**Work instructions**. Copy each record exactly, word for word.

Content starts

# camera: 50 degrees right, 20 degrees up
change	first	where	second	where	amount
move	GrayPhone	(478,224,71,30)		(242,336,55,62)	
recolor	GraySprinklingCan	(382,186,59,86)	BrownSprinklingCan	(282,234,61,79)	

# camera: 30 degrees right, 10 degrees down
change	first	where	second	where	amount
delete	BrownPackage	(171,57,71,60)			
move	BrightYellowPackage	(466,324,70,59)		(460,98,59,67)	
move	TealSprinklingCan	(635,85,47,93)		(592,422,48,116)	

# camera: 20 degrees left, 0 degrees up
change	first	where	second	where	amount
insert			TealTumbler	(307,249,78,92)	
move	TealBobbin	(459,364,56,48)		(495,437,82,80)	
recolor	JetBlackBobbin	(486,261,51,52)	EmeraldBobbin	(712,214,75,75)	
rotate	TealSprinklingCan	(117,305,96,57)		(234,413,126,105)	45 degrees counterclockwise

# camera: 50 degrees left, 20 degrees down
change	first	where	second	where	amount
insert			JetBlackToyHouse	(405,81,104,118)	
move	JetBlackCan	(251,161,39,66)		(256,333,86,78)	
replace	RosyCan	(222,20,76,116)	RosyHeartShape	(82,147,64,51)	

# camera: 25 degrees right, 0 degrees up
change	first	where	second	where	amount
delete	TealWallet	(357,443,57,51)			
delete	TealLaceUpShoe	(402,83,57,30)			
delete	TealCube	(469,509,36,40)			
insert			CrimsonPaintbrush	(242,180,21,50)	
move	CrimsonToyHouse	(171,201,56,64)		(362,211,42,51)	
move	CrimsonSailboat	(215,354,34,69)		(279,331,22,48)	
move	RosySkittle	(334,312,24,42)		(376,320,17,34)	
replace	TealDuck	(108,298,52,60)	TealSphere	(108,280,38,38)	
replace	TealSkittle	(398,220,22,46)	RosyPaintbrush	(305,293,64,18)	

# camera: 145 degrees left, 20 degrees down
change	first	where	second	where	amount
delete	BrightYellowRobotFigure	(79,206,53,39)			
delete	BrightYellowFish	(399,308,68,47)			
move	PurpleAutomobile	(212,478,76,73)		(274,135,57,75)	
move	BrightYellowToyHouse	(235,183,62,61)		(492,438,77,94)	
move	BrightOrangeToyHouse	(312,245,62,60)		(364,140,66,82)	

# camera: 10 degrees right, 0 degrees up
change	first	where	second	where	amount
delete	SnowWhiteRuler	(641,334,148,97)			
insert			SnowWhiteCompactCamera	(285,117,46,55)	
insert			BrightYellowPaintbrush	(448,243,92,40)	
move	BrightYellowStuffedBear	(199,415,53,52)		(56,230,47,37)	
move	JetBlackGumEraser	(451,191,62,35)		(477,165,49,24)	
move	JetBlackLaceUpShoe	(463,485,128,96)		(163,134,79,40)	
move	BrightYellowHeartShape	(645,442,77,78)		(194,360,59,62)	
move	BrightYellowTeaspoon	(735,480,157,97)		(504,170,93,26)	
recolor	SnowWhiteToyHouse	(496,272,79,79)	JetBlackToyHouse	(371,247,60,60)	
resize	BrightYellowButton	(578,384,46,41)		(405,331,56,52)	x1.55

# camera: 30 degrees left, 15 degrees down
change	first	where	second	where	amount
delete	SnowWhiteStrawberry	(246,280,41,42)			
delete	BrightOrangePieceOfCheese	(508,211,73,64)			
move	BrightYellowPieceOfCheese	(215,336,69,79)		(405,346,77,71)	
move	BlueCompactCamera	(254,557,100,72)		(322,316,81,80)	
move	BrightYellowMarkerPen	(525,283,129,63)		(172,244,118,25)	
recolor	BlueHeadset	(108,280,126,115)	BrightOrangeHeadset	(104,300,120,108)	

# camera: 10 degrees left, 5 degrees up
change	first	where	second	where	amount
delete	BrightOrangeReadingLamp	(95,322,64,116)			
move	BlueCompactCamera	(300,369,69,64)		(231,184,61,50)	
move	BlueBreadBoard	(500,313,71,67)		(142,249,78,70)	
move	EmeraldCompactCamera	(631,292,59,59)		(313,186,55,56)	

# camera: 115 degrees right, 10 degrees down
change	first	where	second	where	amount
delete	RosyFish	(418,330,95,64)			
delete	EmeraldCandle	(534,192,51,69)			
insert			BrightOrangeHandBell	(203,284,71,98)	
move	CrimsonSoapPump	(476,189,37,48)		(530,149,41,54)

Content ends

**Problem solution**.
# camera: 50 degrees right, 20 degrees up
change	first	where	second	where	amount
move	GrayPhone	(478,224,71,30)		(242,336,55,62)	
recolor	GraySprinklingCan	(382,186,59,86)	BrownSprinklingCan	(282,234,61,79)	

# camera: 30 degrees right, 10 degrees down
change	first	where	second	where	amount
delete	BrownPackage	(171,57,71,60)			
move	BrightYellowPackage	(466,324,70,59)		(460,98,59,67)	
move	TealSprinklingCan	(635,85,47,93)		(592,422,48,116)	

# camera: 20 degrees left, 0 degrees up
change	first	where	second	where	amount
insert			TealTumbler	(307,249,78,92)	
move	TealBobbin	(459,364,56,48)		(495,437,82,80)	
recolor	JetBlackBobbin	(486,261,51,52)	EmeraldBobbin	(712,214,75,75)	
rotate	TealSprinklingCan	(117,305,96,57)		(234,413,126,105)	45 degrees counterclockwise

# camera: 50 degrees left, 20 degrees down
change	first	where	second	where	amount
insert			JetBlackToyHouse	(405,81,104,118)	
move	JetBlackCan	(251,161,39,66)		(256,333,86,78)	
replace	RosyCan	(222,20,76,116)	RosyHeartShape	(82,147,64,51)	

# camera: 25 degrees right, 0 degrees up
change	first	where	second	where	amount
delete	TealWallet	(357,443,57,51)			
delete	TealLaceUpShoe	(402,83,57,30)			
delete	TealCube	(469,509,36,40)			
insert			CrimsonPaintbrush	(242,180,21,50)	
move	CrimsonToyHouse	(171,201,56,64)		(362,211,42,51)	
move	CrimsonSailboat	(215,354,34,69)		(279,331,22,48)	
move	RosySkittle	(334,312,24,42)		(376,320,17,34)	
replace	TealDuck	(108,298,52,60)	TealSphere	(108,280,38,38)	
replace	TealSkittle	(398,220,22,46)	RosyPaintbrush	(305,293,64,18)	

# camera: 145 degrees left, 20 degrees down
change	first	where	second	where	amount
delete	BrightYellowRobotFigure	(79,206,53,39)			
delete	BrightYellowFish	(399,308,68,47)			
move	PurpleAutomobile	(212,478,76,73)		(274,135,57,75)	
move	BrightYellowToyHouse	(235,183,62,61)		(492,438,77,94)	
move	BrightOrangeToyHouse	(312,245,62,60)		(364,140,66,82)	

# camera: 10 degrees right, 0 degrees up
change	first	where	second	where	amount
delete	SnowWhiteRuler	(641,334,148,97)			
insert			SnowWhiteCompactCamera	(285,117,46,55)	
insert			BrightYellowPaintbrush	(448,243,92,40)	
move	BrightYellowStuffedBear	(199,415,53,52)		(56,230,47,37)	
move	JetBlackGumEraser	(451,191,62,35)		(477,165,49,24)	
move	JetBlackLaceUpShoe	(463,485,128,96)		(163,134,79,40)	
move	BrightYellowHeartShape	(645,442,77,78)		(194,360,59,62)	
move	BrightYellowTeaspoon	(735,480,157,97)		(504,170,93,26)	
recolor	SnowWhiteToyHouse	(496,272,79,79)	JetBlackToyHouse	(371,247,60,60)	
resize	BrightYellowButton	(578,384,46,41)		(405,331,56,52)	x1.55

# camera: 30 degrees left, 15 degrees down
change	first	where	second	where	amount
delete	SnowWhiteStrawberry	(246,280,41,42)			
delete	BrightOrangePieceOfCheese	(508,211,73,64)			
move	BrightYellowPieceOfCheese	(215,336,69,79)		(405,346,77,71)	
move	BlueCompactCamera	(254,557,100,72)		(322,316,81,80)	
move	BrightYellowMarkerPen	(525,283,129,63)		(172,244,118,25)	
recolor	BlueHeadset	(108,280,126,115)	BrightOrangeHeadset	(104,300,120,108)	

# camera: 10 degrees left, 5 degrees up
change	first	where	second	where	amount
delete	BrightOrangeReadingLamp	(95,322,64,116)			
move	BlueCompactCamera	(300,369,69,64)		(231,184,61,50)	
move	BlueBreadBoard	(500,313,71,67)		(142,249,78,70)	
move	EmeraldCompactCamera	(631,292,59,59)		(313,186,55,56)	

# camera: 115 degrees right, 10 degrees down
change	first	where	second	where	amount
delete	RosyFish	(418,330,95,64)			
delete	EmeraldCandle	(534,192,51,69)			
insert			BrightOrangeHandBell	(203,284,71,98)	
move	CrimsonSoapPump	(476,189,37,48)		(530,149,41,54)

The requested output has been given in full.